** PROVIDED INFORMATION **
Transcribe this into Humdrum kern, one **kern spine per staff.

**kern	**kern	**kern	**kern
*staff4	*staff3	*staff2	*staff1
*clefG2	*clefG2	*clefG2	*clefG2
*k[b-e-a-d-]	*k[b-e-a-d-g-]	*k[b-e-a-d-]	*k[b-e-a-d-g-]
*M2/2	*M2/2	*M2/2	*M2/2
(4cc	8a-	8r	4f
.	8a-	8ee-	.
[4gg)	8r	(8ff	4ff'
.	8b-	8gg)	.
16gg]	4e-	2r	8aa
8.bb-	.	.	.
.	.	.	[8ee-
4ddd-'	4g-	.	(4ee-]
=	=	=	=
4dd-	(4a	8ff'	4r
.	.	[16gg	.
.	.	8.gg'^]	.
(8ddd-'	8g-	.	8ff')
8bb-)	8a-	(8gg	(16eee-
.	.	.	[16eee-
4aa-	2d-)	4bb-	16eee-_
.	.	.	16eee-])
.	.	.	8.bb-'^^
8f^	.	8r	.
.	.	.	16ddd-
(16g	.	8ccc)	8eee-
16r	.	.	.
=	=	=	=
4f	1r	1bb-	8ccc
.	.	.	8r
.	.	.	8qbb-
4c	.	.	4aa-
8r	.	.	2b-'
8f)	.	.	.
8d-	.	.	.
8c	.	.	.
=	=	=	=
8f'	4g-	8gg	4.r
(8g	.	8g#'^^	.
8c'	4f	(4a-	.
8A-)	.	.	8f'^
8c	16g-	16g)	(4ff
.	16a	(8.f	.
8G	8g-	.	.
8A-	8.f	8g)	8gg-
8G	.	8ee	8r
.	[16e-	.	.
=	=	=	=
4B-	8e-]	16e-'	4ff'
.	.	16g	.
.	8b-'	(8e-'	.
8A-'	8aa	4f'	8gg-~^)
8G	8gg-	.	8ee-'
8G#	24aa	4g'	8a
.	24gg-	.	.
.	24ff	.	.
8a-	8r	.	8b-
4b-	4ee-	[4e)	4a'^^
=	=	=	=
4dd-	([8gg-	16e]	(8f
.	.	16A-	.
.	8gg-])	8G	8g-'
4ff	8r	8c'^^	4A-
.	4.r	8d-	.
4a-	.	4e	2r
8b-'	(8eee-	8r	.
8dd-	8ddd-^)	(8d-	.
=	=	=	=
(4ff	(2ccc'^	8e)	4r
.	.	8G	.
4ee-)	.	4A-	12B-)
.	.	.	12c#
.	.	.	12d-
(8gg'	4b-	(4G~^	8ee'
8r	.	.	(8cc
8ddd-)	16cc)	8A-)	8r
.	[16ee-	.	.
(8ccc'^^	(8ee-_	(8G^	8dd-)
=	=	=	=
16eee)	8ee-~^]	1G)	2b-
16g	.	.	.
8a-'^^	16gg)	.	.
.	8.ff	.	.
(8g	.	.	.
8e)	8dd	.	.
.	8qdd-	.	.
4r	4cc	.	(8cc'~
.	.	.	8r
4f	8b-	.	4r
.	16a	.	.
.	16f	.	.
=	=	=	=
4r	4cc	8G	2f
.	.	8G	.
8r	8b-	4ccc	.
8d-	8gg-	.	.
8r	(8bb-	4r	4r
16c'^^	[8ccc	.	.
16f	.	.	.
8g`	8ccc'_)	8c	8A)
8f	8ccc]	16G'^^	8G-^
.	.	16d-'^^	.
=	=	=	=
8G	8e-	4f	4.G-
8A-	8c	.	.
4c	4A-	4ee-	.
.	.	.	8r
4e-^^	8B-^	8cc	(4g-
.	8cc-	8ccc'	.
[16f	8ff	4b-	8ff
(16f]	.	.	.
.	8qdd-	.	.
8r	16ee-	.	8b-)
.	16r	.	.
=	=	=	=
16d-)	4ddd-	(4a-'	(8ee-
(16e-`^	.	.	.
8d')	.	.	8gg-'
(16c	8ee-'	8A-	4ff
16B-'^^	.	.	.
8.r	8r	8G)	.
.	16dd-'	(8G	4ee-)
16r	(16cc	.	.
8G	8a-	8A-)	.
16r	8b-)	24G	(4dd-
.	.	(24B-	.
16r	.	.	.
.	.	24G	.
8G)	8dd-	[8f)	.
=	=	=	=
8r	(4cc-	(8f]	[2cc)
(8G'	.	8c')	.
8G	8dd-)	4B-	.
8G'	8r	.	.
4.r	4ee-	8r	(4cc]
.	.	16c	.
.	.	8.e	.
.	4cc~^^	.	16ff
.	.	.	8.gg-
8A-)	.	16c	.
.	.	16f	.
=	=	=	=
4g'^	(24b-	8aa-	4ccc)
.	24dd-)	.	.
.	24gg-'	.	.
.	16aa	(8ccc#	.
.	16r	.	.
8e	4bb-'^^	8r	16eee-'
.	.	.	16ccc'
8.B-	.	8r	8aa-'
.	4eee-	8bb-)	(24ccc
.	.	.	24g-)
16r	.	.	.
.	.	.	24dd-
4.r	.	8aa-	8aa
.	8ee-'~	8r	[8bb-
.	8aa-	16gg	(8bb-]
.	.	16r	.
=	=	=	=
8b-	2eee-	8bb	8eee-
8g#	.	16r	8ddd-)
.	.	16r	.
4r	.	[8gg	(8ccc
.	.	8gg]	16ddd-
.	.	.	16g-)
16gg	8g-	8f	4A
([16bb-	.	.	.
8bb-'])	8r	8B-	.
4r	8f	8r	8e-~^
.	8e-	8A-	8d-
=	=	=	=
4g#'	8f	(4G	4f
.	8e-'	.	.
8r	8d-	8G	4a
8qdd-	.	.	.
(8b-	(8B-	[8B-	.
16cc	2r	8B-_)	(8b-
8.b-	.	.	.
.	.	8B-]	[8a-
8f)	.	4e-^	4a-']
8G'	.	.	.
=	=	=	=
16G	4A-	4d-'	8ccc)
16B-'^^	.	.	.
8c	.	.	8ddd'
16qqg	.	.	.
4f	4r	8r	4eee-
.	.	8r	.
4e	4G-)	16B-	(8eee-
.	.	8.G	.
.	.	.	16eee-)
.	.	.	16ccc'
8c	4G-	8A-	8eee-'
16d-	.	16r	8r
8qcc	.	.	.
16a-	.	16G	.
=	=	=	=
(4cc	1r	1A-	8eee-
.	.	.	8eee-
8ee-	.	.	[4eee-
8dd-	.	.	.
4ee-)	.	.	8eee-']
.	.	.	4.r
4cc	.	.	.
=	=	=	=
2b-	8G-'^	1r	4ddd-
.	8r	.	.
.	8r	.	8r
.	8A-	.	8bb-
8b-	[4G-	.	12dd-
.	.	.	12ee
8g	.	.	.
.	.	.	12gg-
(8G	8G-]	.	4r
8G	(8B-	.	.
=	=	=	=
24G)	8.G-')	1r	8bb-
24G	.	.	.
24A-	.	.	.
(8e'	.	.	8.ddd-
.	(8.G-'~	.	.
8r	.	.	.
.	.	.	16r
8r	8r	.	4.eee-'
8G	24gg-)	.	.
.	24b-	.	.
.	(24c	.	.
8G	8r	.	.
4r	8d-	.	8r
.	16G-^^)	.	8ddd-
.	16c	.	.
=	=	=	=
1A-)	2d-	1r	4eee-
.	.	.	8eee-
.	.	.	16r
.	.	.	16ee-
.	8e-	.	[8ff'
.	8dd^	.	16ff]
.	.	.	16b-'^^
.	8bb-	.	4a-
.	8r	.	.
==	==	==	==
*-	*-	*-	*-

** SHORT EXERCISE **
Copy out, in full, each line of the material that contains the string "kern".

** ANSWER **
Transcribe this into Humdrum kern, one **kern spine per staff.
**kern	**kern	**kern	**kern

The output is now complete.